** Work request **
Return every entry exactly as written, with the pictures removed.

** Supplied data **
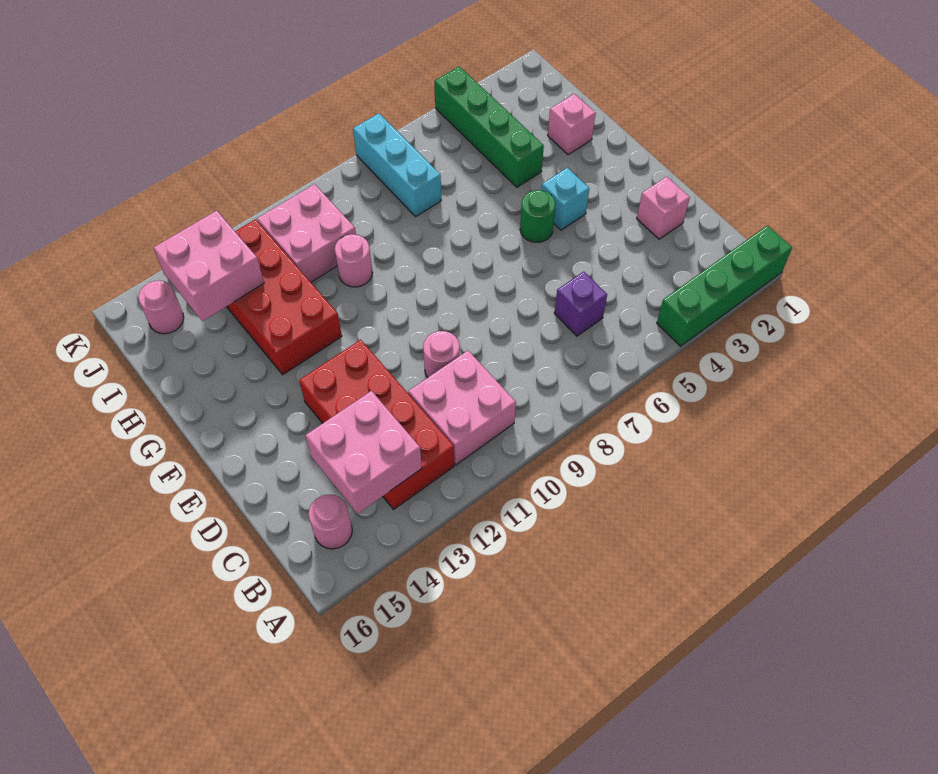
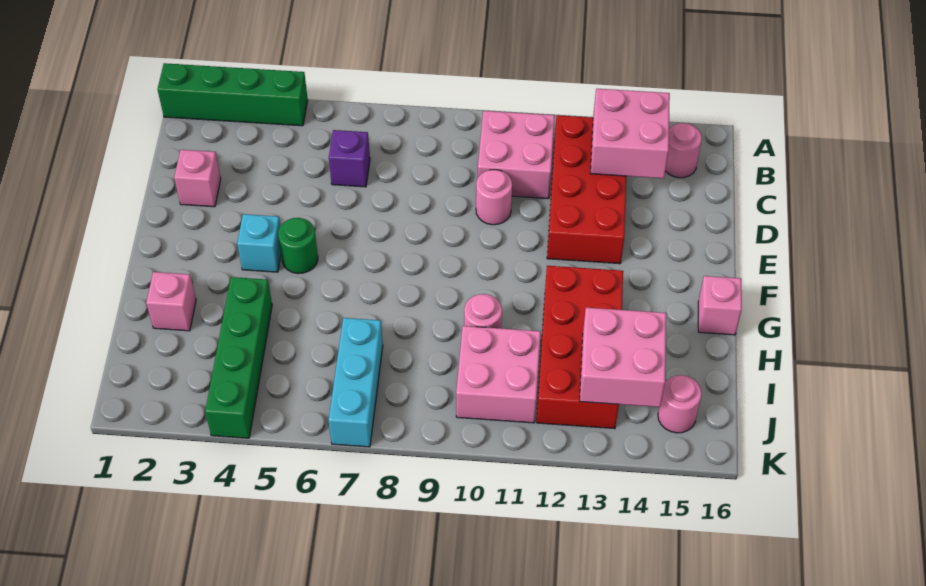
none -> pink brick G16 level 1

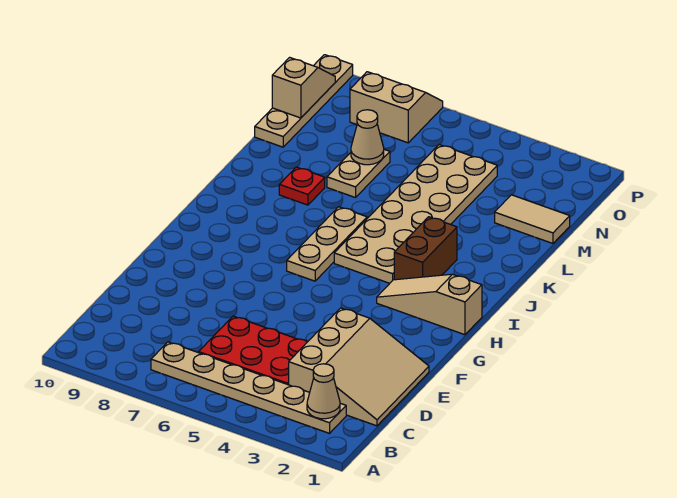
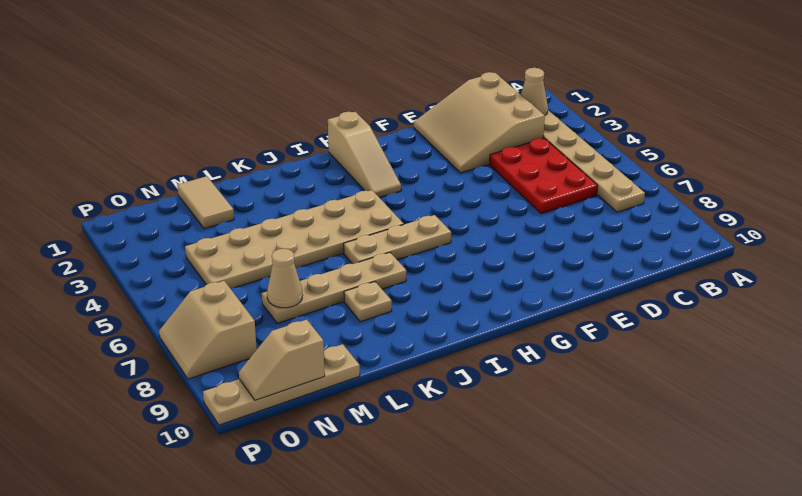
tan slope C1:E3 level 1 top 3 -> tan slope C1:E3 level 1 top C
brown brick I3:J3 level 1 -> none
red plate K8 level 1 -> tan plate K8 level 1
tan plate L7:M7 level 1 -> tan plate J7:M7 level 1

** Output for this exercise **
none -> pink brick G16 level 1

tan slope C1:E3 level 1 top 3 -> tan slope C1:E3 level 1 top C
brown brick I3:J3 level 1 -> none
red plate K8 level 1 -> tan plate K8 level 1
tan plate L7:M7 level 1 -> tan plate J7:M7 level 1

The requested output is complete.